* _EXERCISE OBJECTIVE_
Copy, exactly as written, the lines that begin at the one containing "C3: 2.2uF (-12V, COM)" and end at the one containing "D2: schottky MBR340". Skip any pictures in the data below.

* _GIVEN DATA_
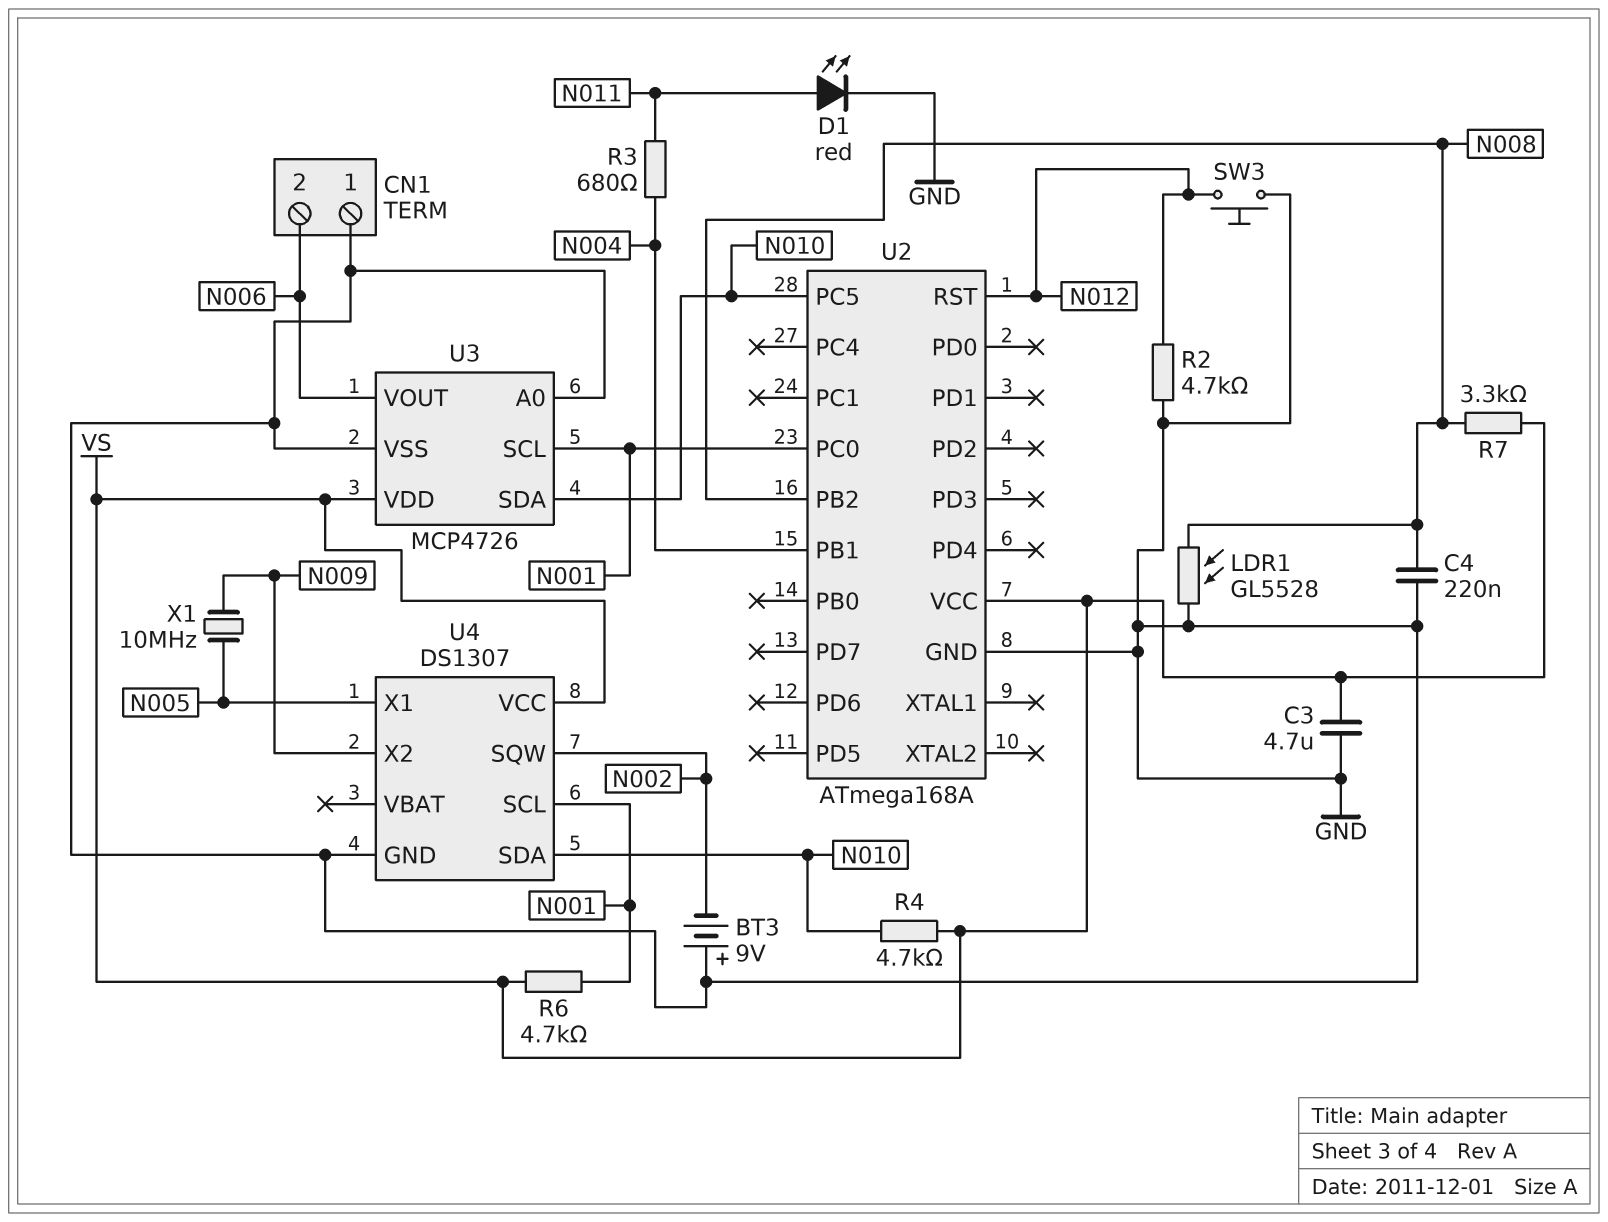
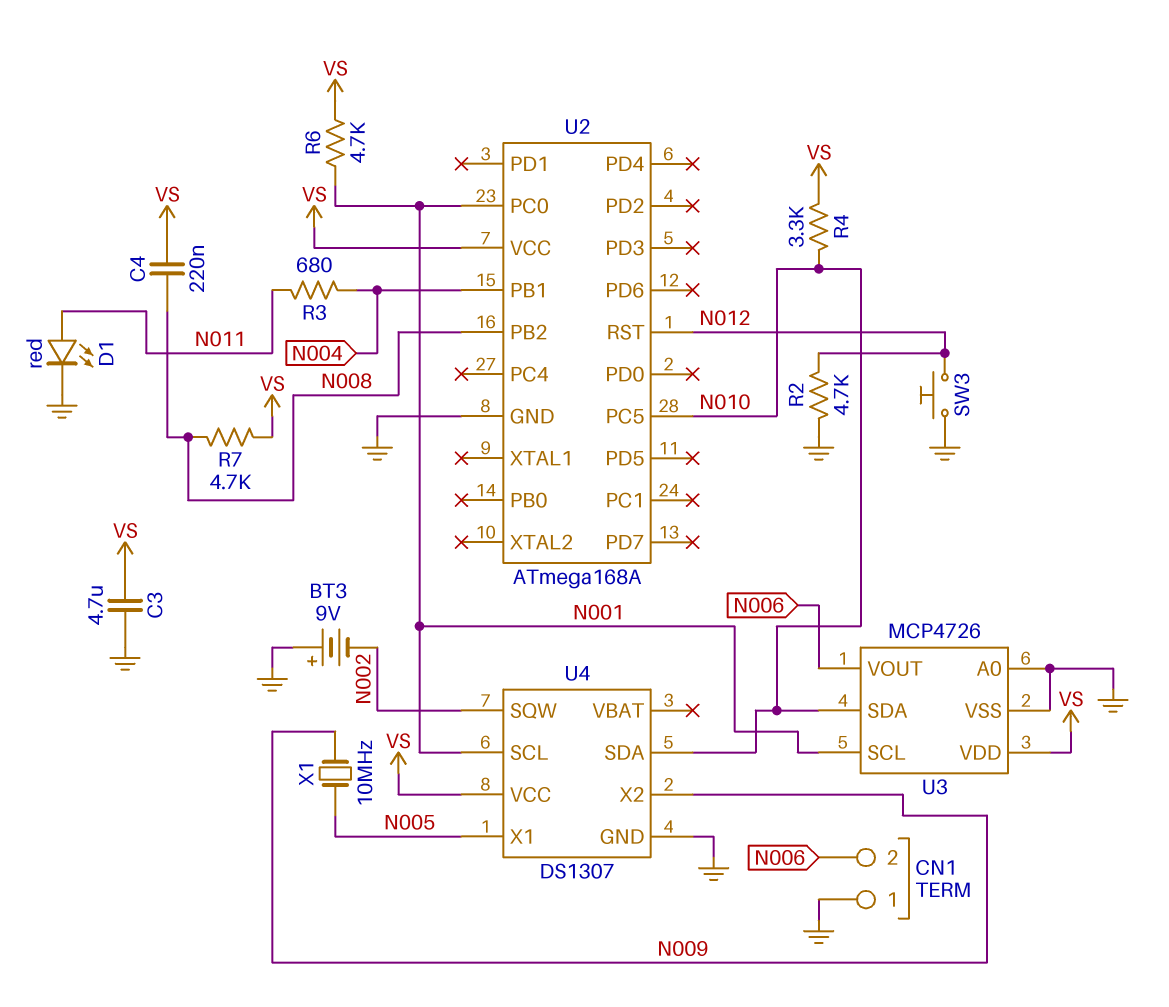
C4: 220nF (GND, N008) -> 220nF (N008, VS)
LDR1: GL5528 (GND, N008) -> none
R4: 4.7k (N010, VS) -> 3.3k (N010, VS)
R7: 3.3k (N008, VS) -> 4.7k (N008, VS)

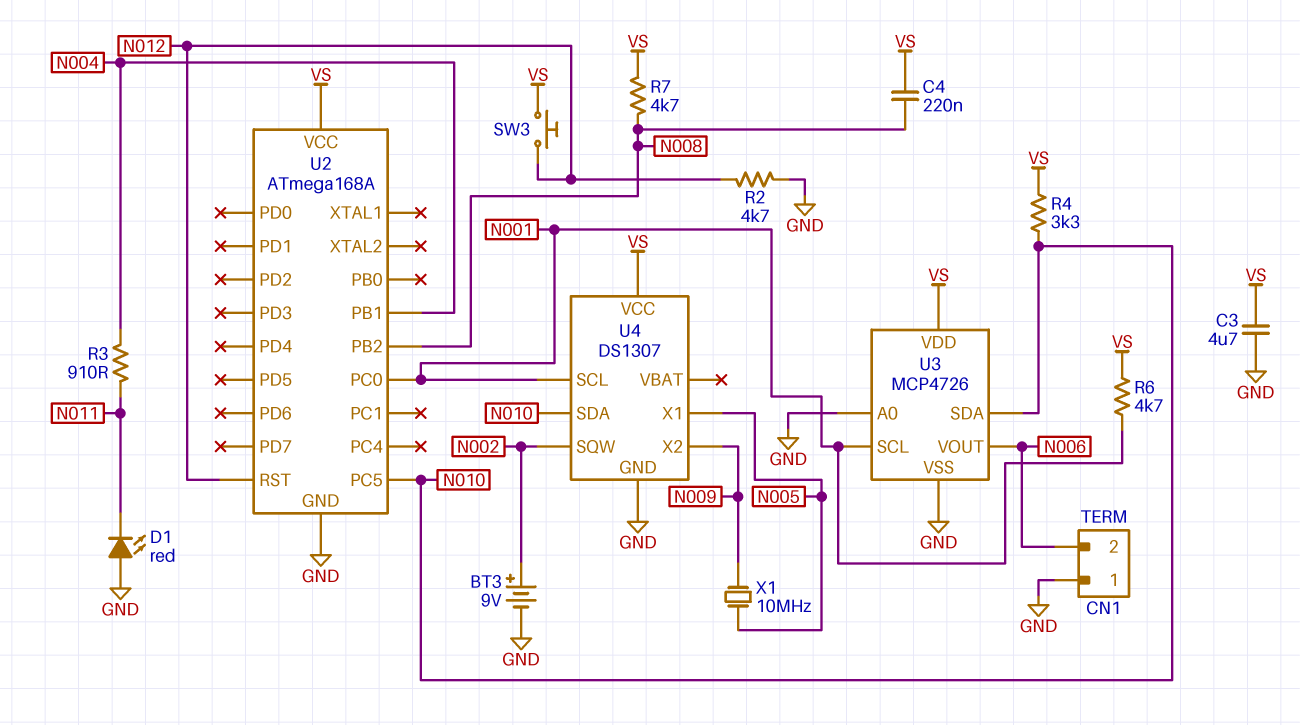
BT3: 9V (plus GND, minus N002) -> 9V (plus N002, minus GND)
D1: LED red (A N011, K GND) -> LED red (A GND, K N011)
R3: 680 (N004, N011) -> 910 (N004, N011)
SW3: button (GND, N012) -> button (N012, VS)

* * *

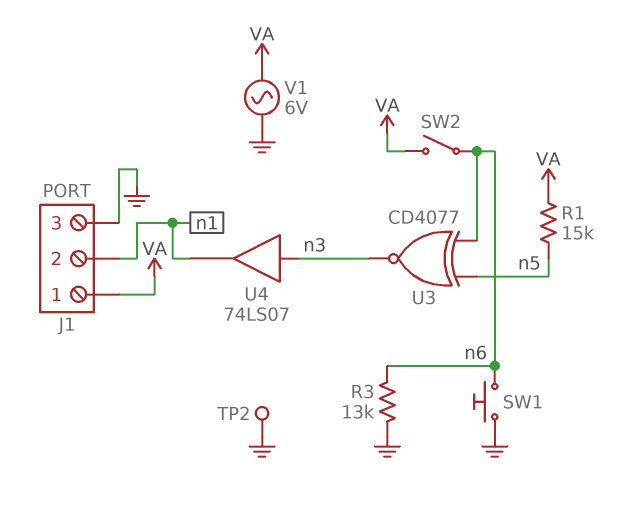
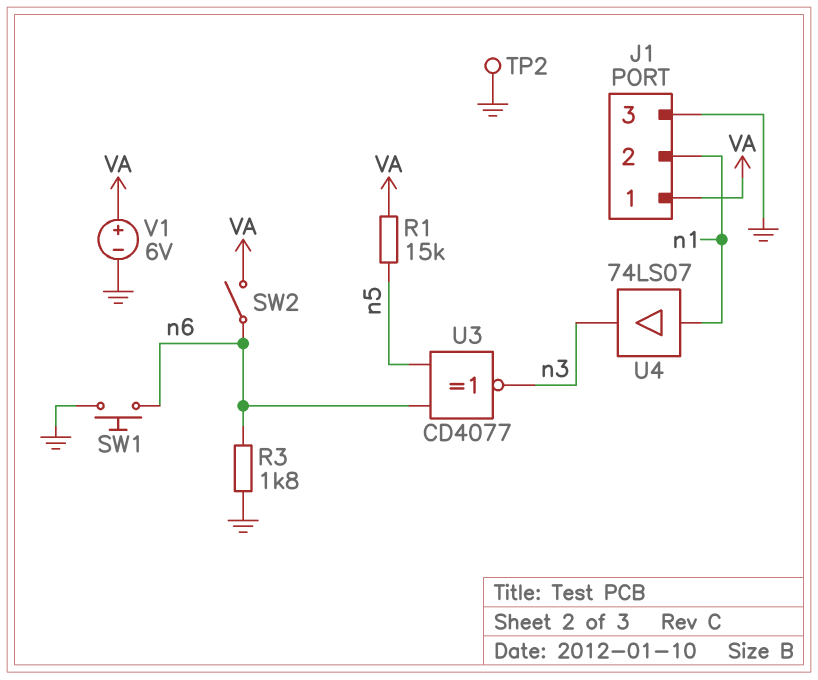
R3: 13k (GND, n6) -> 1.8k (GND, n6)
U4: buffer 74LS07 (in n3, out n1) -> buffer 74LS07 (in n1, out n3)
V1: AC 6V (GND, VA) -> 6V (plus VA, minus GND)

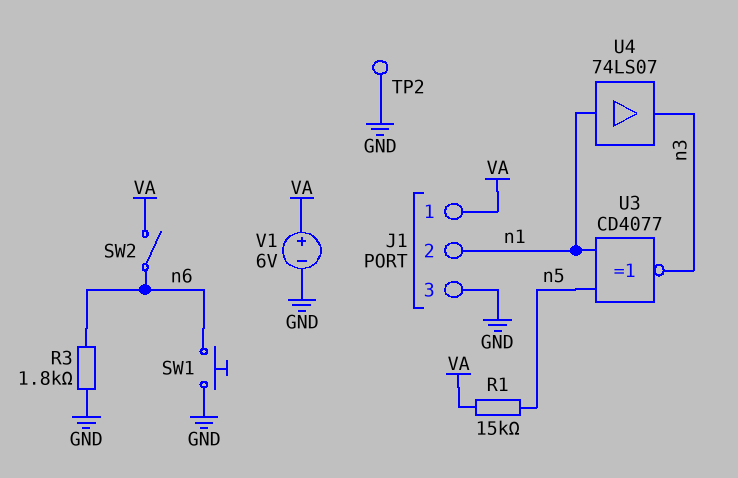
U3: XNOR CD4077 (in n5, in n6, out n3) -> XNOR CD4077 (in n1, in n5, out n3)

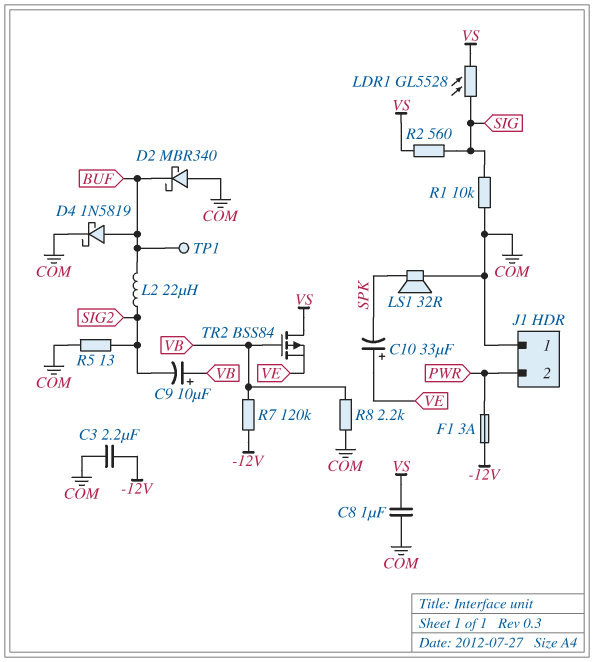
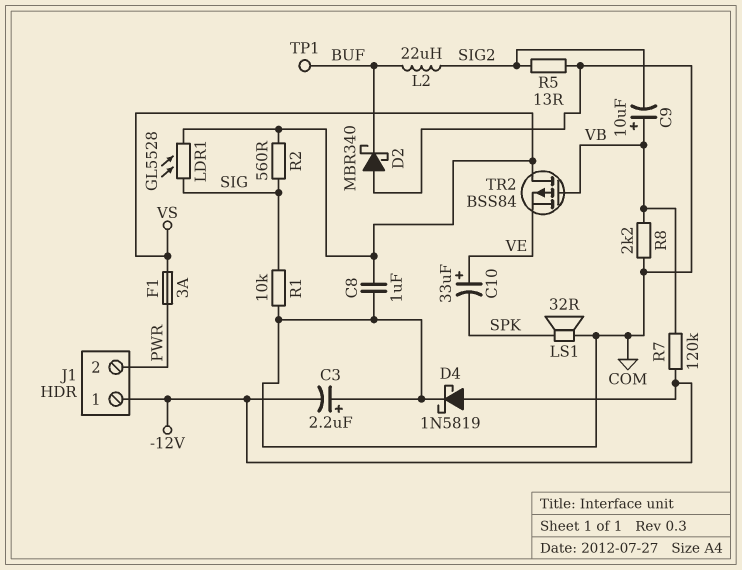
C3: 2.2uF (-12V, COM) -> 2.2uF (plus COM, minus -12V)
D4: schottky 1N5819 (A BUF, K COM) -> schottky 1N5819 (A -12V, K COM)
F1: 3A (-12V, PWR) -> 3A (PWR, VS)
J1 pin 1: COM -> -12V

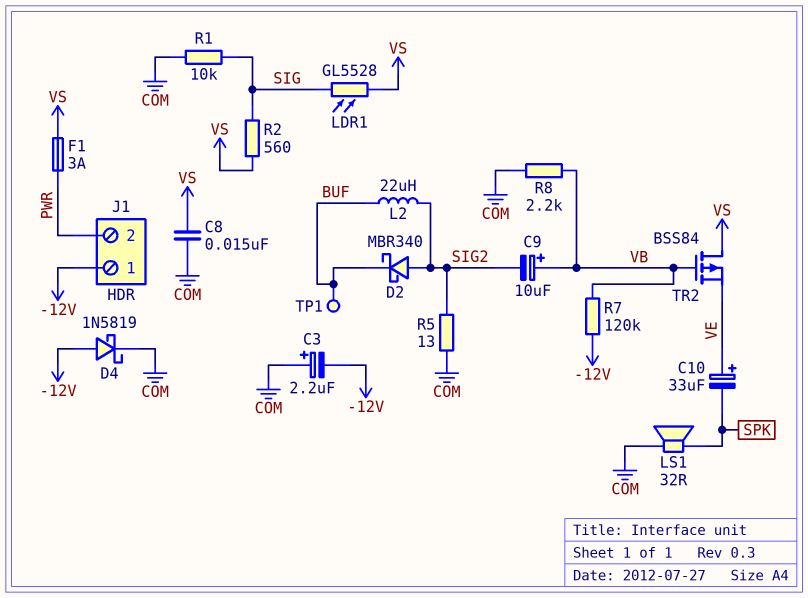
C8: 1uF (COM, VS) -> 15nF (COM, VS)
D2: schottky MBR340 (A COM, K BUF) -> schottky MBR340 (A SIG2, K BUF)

* _SOLVED EXERCISE_
C3: 2.2uF (-12V, COM) -> 2.2uF (plus COM, minus -12V)
D4: schottky 1N5819 (A BUF, K COM) -> schottky 1N5819 (A -12V, K COM)
F1: 3A (-12V, PWR) -> 3A (PWR, VS)
J1 pin 1: COM -> -12V

C8: 1uF (COM, VS) -> 15nF (COM, VS)
D2: schottky MBR340 (A COM, K BUF) -> schottky MBR340 (A SIG2, K BUF)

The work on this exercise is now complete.